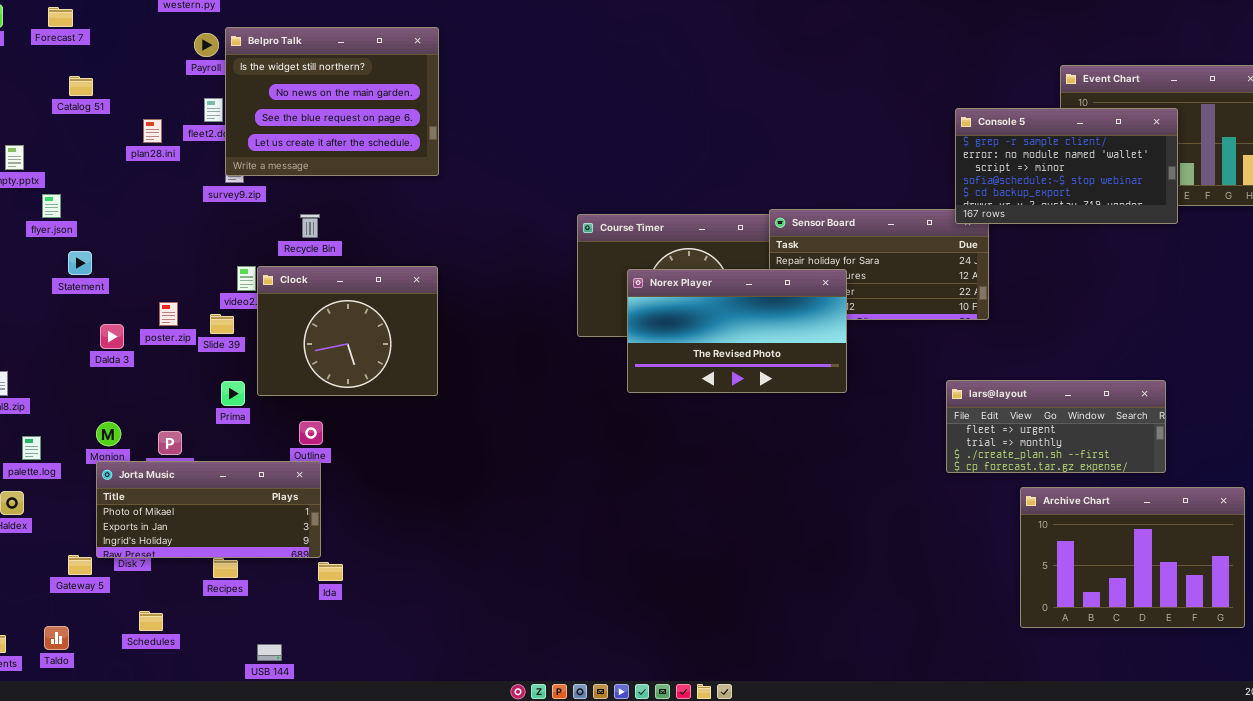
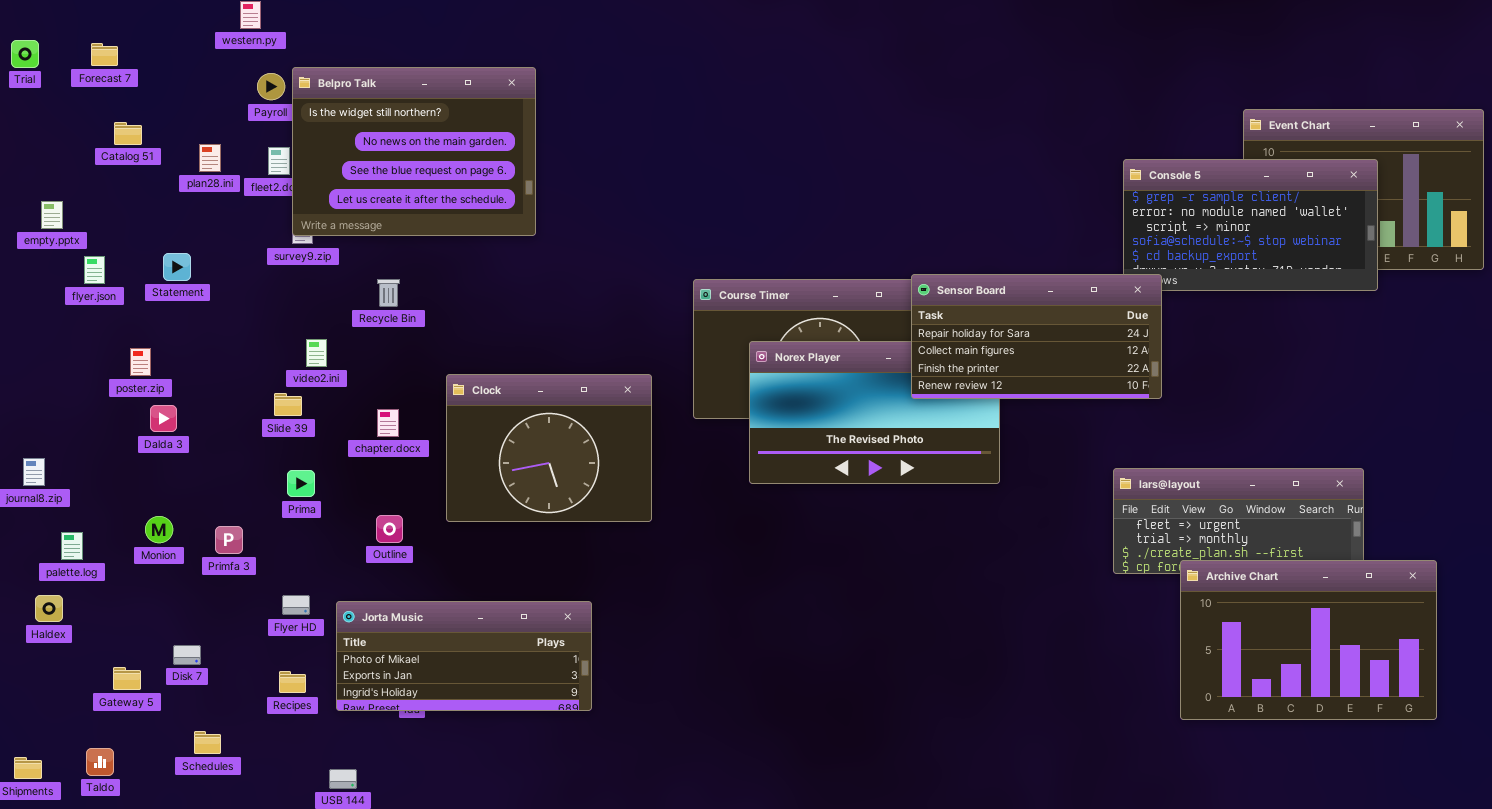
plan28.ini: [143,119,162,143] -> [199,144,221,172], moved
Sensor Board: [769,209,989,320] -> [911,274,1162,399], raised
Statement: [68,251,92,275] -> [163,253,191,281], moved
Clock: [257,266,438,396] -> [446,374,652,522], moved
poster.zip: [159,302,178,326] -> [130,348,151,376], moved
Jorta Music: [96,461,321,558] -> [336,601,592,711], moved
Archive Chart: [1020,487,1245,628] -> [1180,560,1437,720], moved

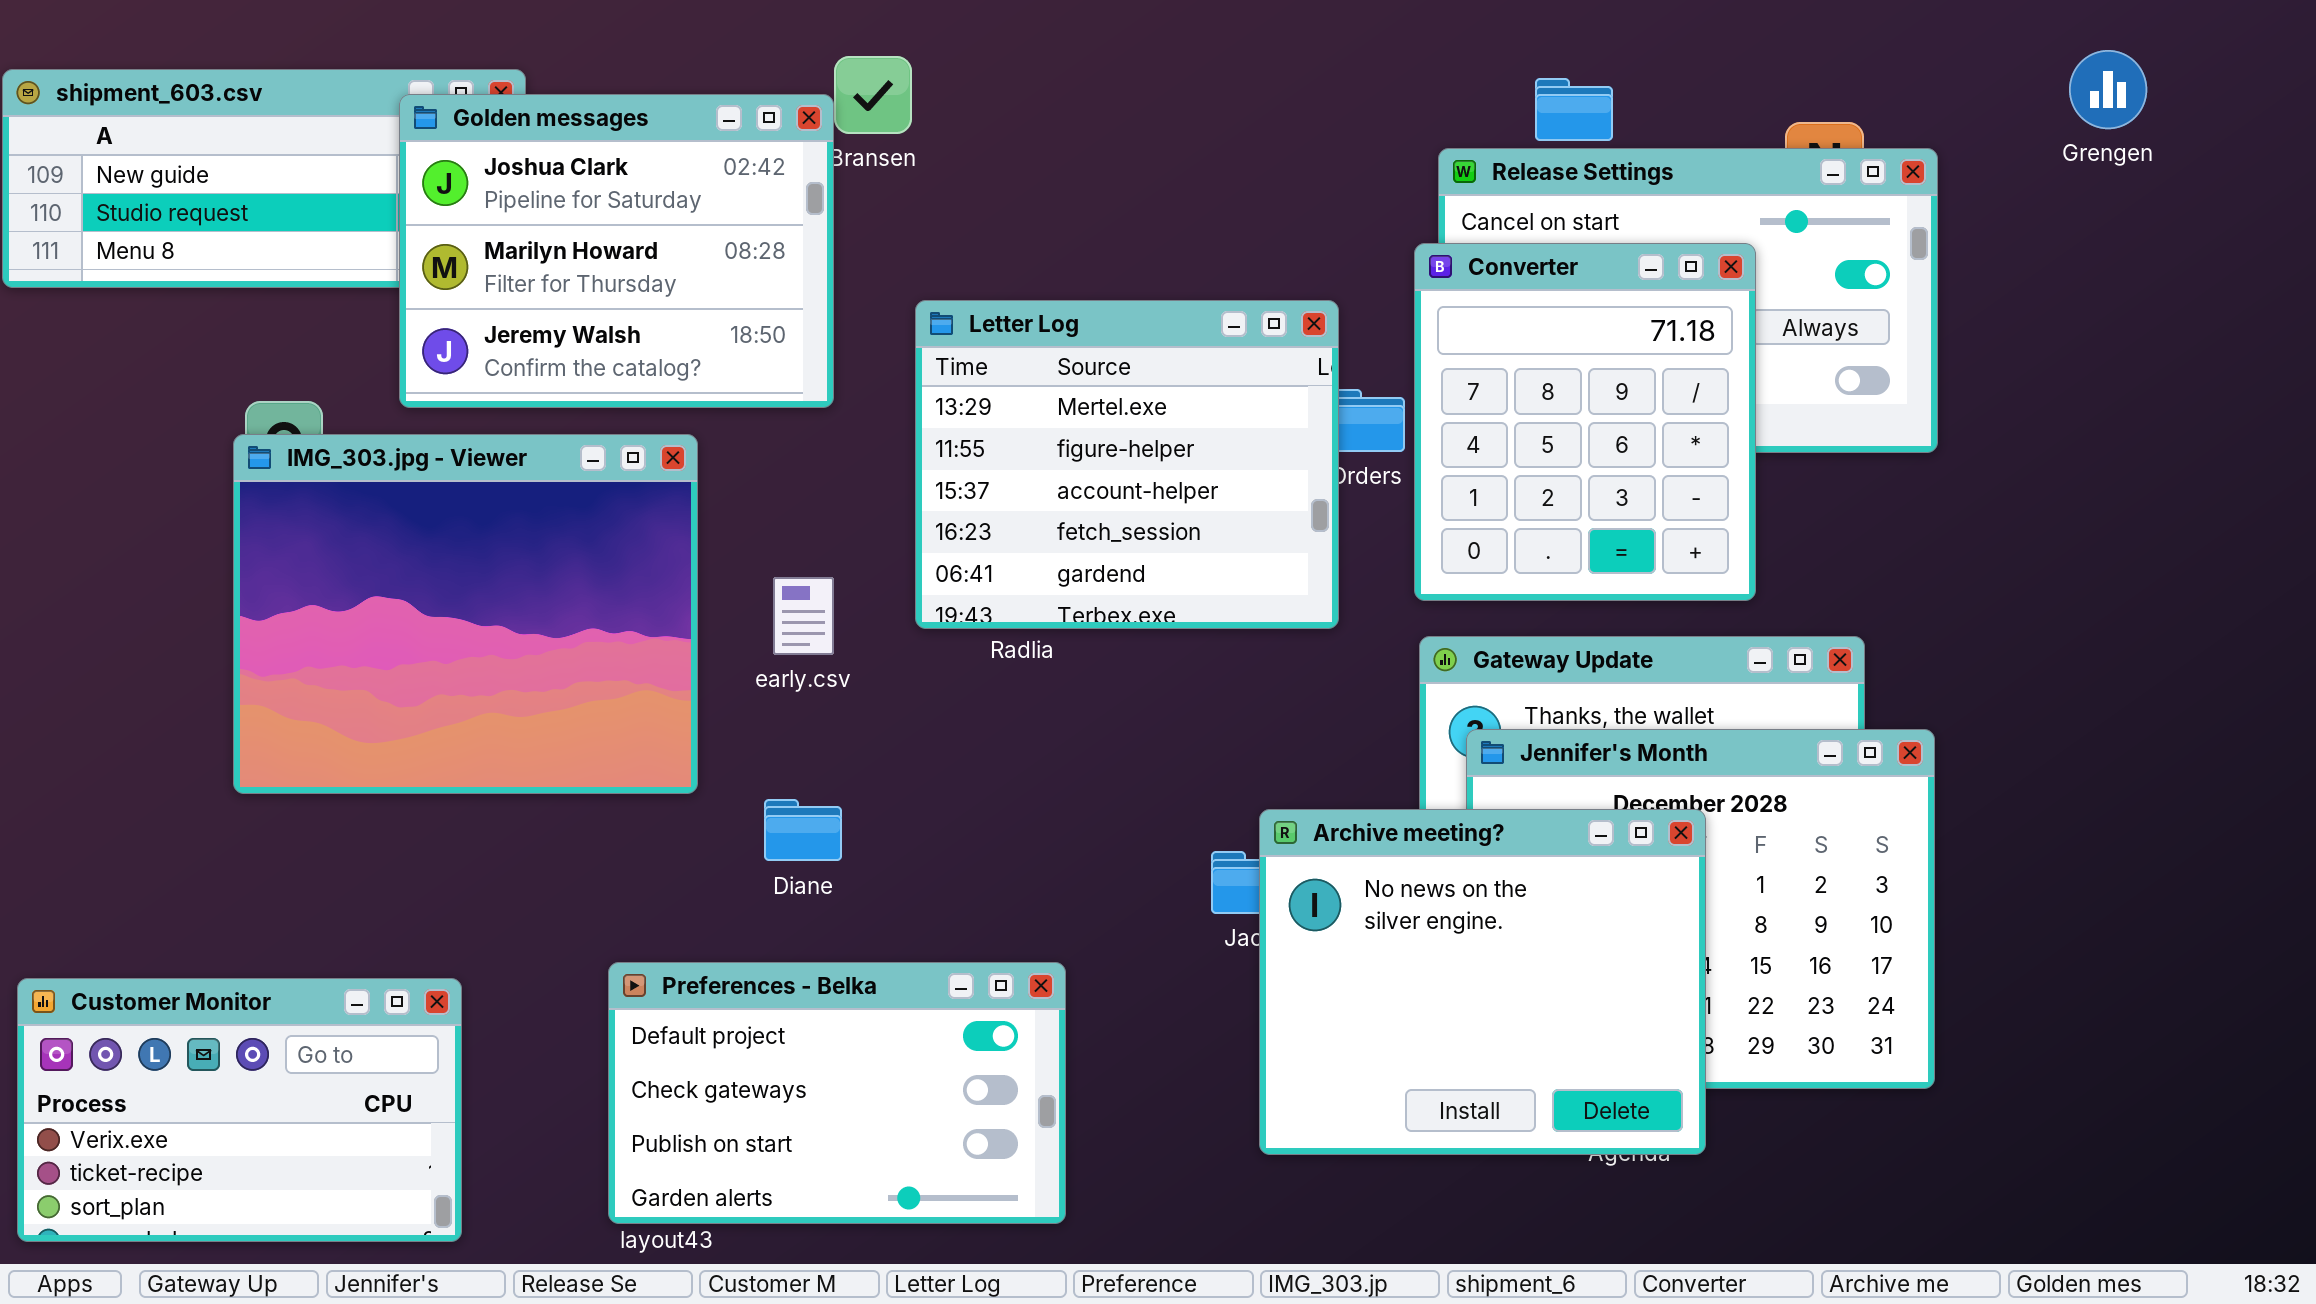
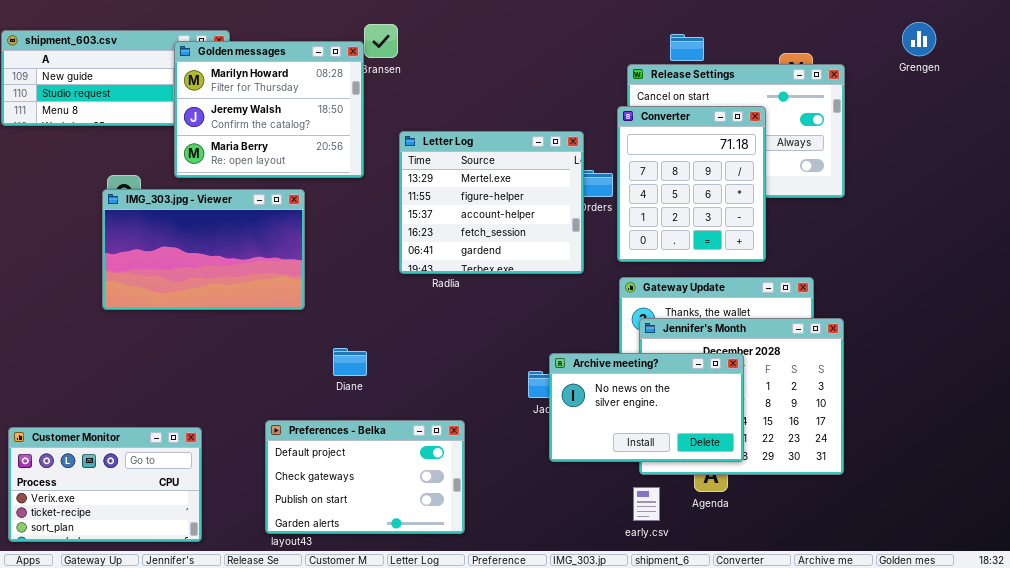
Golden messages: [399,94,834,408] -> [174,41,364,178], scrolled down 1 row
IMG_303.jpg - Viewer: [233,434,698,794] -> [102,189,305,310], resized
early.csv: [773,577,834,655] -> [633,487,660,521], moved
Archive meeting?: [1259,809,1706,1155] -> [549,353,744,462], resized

* * *

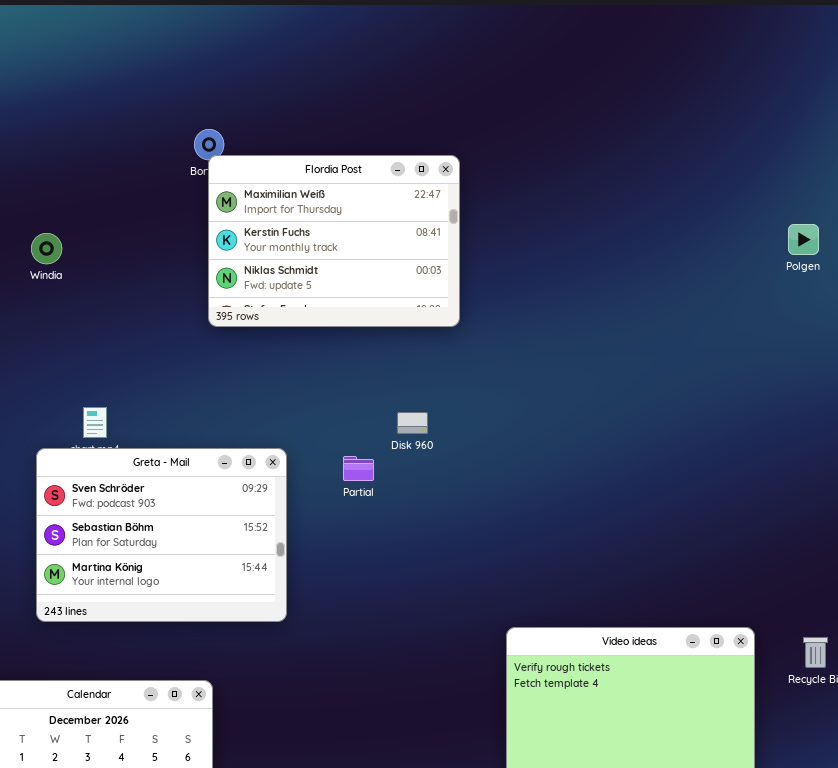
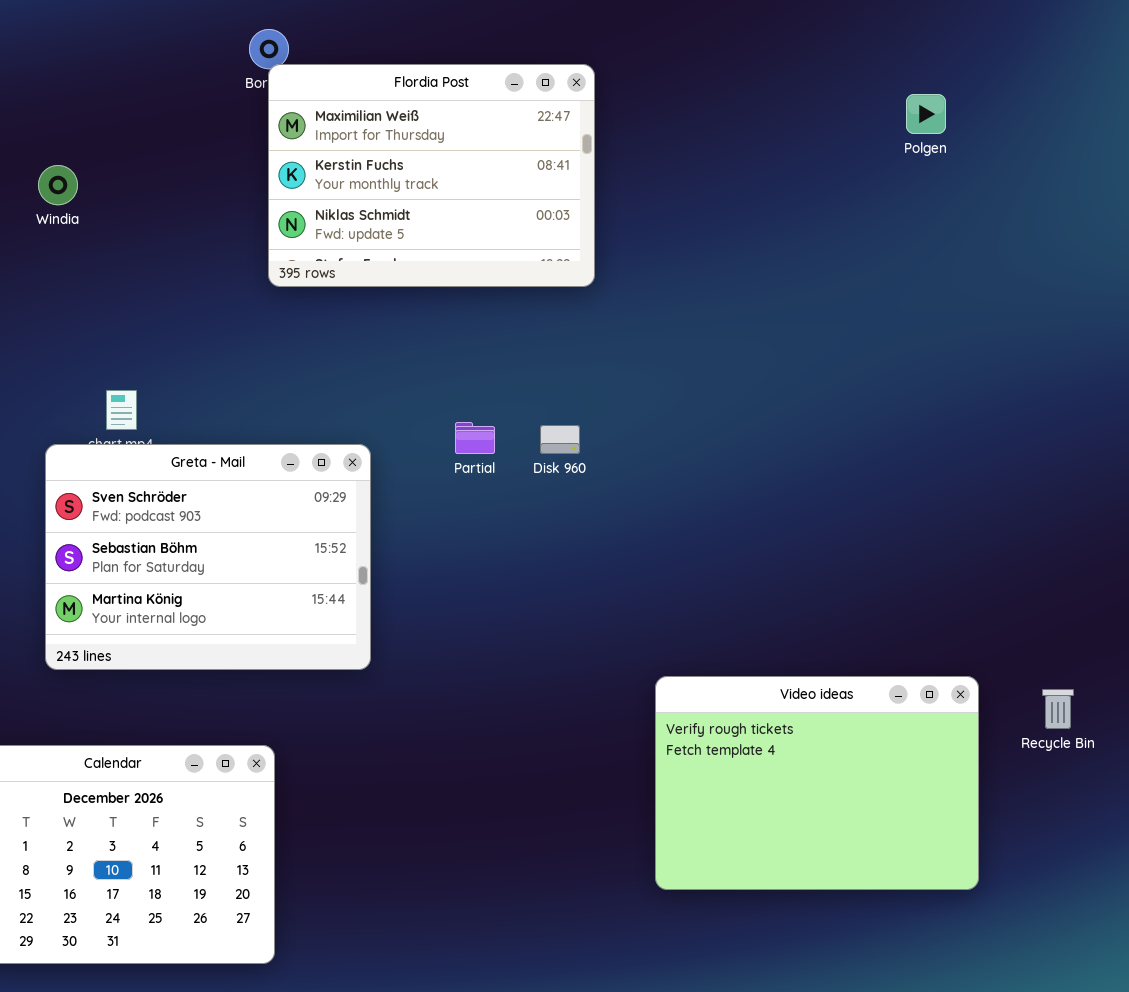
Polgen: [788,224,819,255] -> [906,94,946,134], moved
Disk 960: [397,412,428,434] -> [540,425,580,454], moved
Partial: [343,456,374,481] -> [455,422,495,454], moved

What the exercise asks:
Look through the entries above for the word "resized". Copy every line where it shows up.

Response to the task:
IMG_303.jpg - Viewer: [233,434,698,794] -> [102,189,305,310], resized
Archive meeting?: [1259,809,1706,1155] -> [549,353,744,462], resized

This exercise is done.